*PROBLEM DETAILS*:
Stop after the line that contains "C9: 1uF (plus GND, minus -12V) -> none"; until then, restate each line of the entries word for word from the very first.
(DATA FOR PROCESSING)
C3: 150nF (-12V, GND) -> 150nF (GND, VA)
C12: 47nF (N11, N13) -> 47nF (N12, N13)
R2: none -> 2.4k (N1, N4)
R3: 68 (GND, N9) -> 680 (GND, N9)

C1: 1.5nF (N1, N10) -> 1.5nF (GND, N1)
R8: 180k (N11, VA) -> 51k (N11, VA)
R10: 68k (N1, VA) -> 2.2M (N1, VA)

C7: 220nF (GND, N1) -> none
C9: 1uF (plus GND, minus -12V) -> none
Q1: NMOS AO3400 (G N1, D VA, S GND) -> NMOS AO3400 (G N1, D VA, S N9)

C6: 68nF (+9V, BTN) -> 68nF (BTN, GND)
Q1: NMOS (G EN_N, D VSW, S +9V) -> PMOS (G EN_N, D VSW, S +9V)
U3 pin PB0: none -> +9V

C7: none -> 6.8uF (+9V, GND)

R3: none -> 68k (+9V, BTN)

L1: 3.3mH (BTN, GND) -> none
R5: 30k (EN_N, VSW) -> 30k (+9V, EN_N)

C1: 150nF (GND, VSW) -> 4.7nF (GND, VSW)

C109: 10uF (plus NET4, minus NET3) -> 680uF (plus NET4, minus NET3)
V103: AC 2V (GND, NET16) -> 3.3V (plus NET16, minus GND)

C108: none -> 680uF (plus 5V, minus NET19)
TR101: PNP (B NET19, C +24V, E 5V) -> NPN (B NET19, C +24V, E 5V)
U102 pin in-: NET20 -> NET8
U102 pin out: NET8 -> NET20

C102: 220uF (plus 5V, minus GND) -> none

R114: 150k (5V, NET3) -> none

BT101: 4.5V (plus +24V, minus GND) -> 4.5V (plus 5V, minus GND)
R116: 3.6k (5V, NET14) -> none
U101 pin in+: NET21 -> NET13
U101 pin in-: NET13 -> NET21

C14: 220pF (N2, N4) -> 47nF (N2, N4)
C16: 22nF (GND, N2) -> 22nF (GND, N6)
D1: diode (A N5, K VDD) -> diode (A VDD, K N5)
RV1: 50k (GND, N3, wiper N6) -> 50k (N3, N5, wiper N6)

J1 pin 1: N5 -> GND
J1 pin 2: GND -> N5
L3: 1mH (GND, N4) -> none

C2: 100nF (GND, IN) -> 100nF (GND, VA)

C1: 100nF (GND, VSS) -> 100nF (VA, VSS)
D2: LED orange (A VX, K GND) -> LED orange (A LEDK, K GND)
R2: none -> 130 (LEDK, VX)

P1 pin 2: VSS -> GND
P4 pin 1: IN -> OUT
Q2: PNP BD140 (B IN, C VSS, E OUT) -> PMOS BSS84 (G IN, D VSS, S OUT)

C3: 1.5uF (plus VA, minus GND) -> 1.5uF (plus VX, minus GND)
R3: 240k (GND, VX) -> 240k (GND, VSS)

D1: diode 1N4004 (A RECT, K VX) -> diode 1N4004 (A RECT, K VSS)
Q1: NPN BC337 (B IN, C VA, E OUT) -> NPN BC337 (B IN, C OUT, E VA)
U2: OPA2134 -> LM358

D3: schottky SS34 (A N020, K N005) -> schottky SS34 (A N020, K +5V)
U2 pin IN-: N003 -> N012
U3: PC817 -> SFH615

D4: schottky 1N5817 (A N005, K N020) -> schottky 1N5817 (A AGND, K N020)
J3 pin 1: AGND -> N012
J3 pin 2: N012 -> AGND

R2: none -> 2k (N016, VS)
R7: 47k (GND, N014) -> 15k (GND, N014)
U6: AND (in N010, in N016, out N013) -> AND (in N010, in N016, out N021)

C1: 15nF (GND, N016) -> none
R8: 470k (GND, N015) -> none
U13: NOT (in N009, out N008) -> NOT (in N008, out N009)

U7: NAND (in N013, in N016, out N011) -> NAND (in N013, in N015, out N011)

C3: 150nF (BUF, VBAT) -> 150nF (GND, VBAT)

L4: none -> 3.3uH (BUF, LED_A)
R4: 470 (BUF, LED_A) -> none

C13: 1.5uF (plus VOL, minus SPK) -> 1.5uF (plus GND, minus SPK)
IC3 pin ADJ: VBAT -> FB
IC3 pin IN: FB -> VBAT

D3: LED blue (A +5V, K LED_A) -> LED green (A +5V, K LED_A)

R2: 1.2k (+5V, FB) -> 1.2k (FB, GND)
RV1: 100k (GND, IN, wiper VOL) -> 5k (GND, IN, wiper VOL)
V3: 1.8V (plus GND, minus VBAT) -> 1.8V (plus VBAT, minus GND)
(End DATA FOR PROCESSING)
*RESULT FOR THIS EXERCISE*:
C3: 150nF (-12V, GND) -> 150nF (GND, VA)
C12: 47nF (N11, N13) -> 47nF (N12, N13)
R2: none -> 2.4k (N1, N4)
R3: 68 (GND, N9) -> 680 (GND, N9)

C1: 1.5nF (N1, N10) -> 1.5nF (GND, N1)
R8: 180k (N11, VA) -> 51k (N11, VA)
R10: 68k (N1, VA) -> 2.2M (N1, VA)

C7: 220nF (GND, N1) -> none
C9: 1uF (plus GND, minus -12V) -> none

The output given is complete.